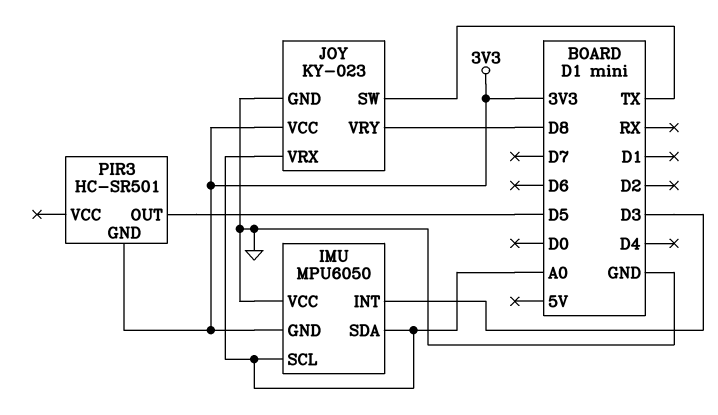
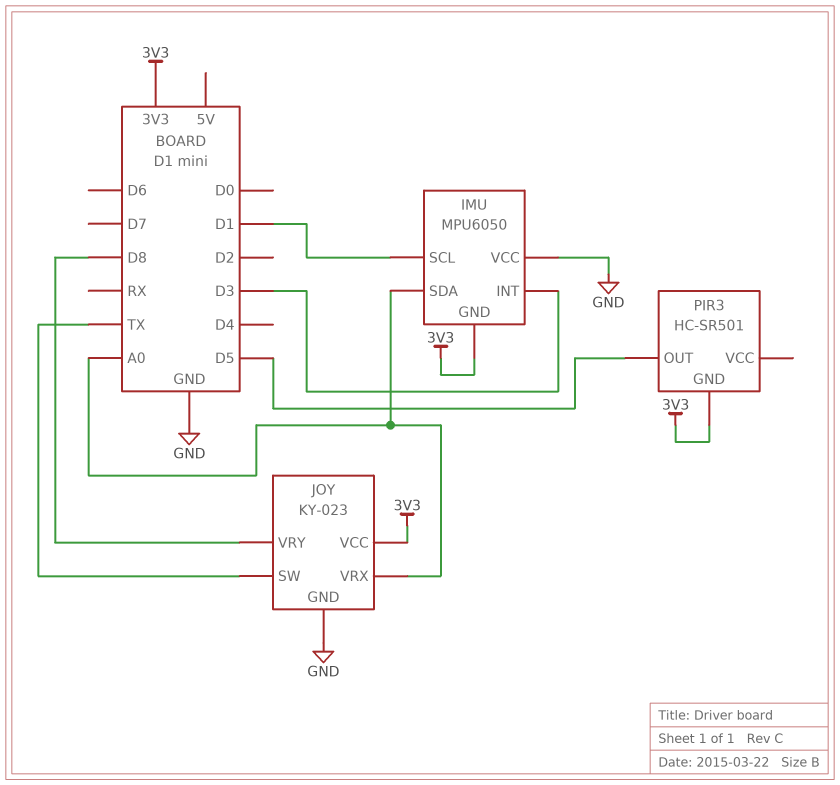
IMU pin SCL: A0 -> D1

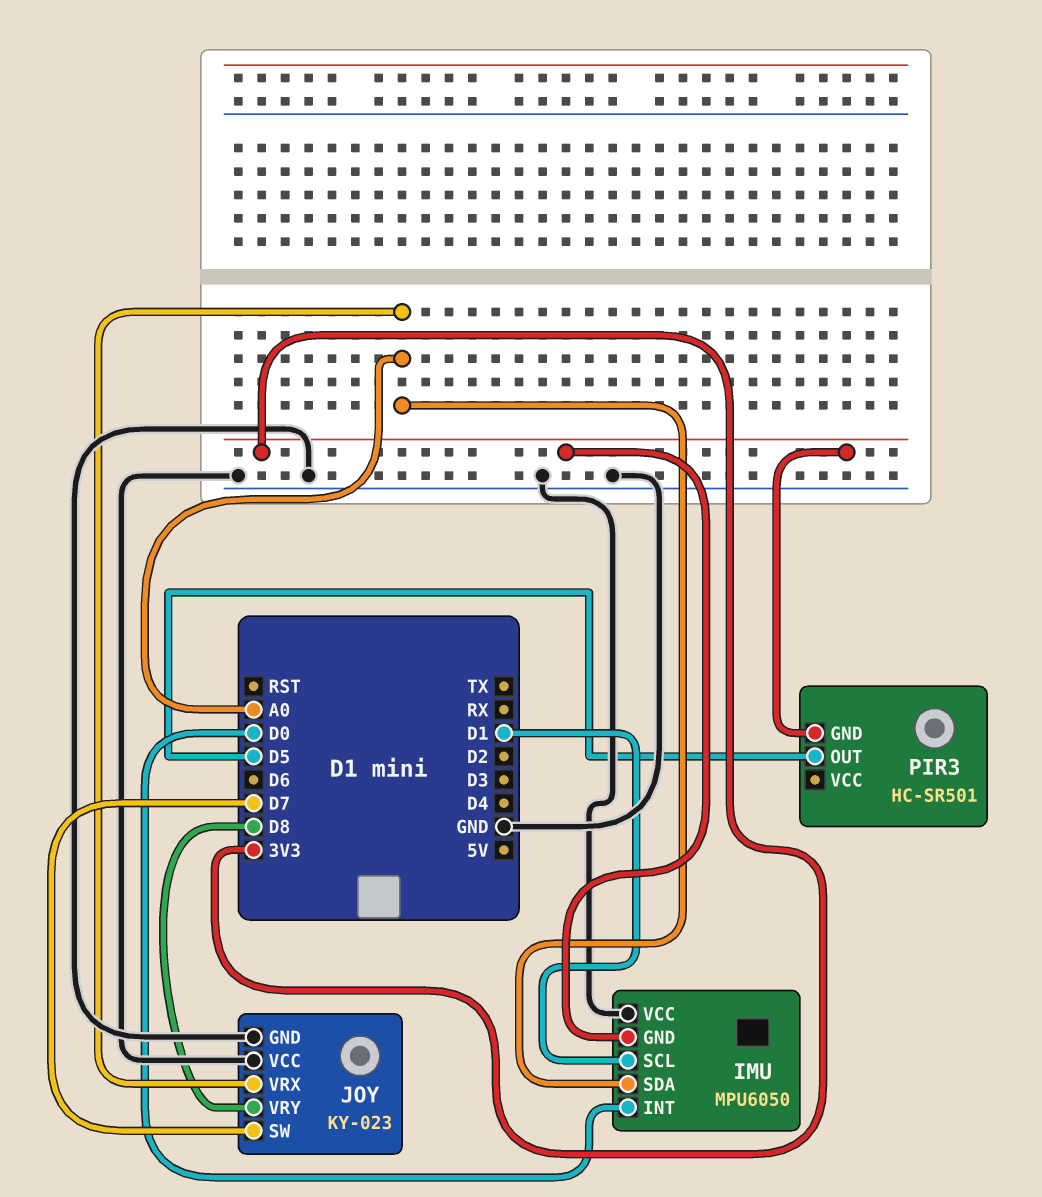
IMU pin INT: D3 -> D0
JOY pin SW: TX -> D7
JOY pin VCC: 3V3 -> GND

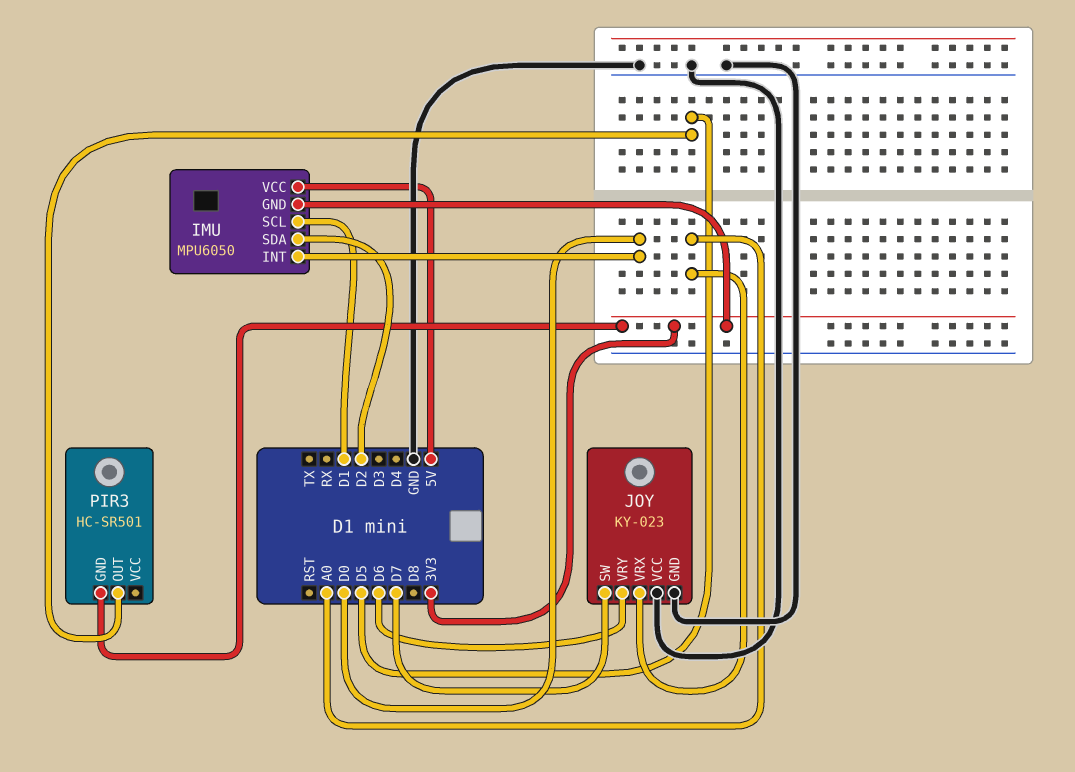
IMU pin SDA: A0 -> D2
IMU pin VCC: GND -> 5V
JOY pin VRY: D8 -> D6

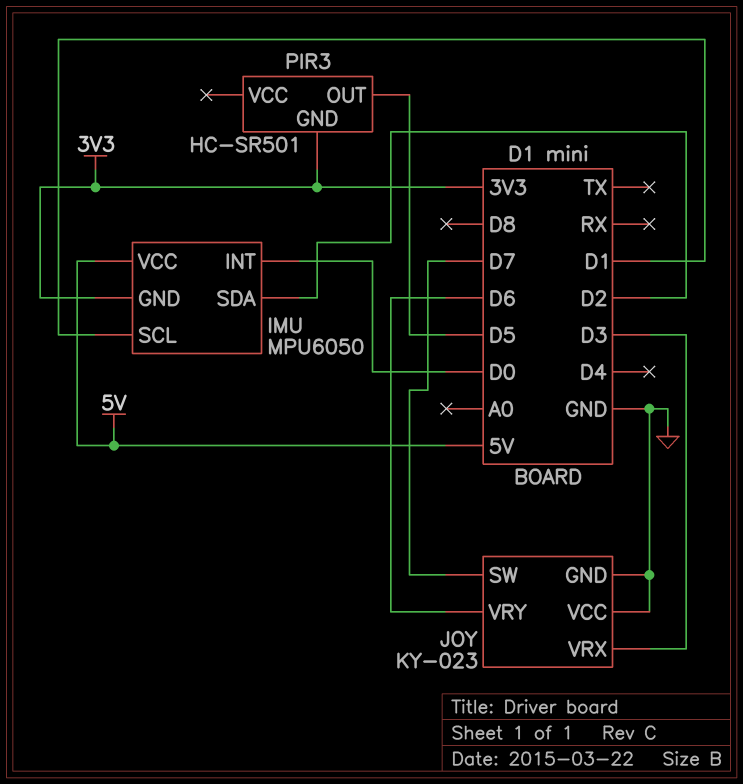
JOY pin VRX: A0 -> D3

Work item
Word for word, reproduce the listing above; no image should be carried over.

Response below
IMU pin SCL: A0 -> D1

IMU pin INT: D3 -> D0
JOY pin SW: TX -> D7
JOY pin VCC: 3V3 -> GND

IMU pin SDA: A0 -> D2
IMU pin VCC: GND -> 5V
JOY pin VRY: D8 -> D6

JOY pin VRX: A0 -> D3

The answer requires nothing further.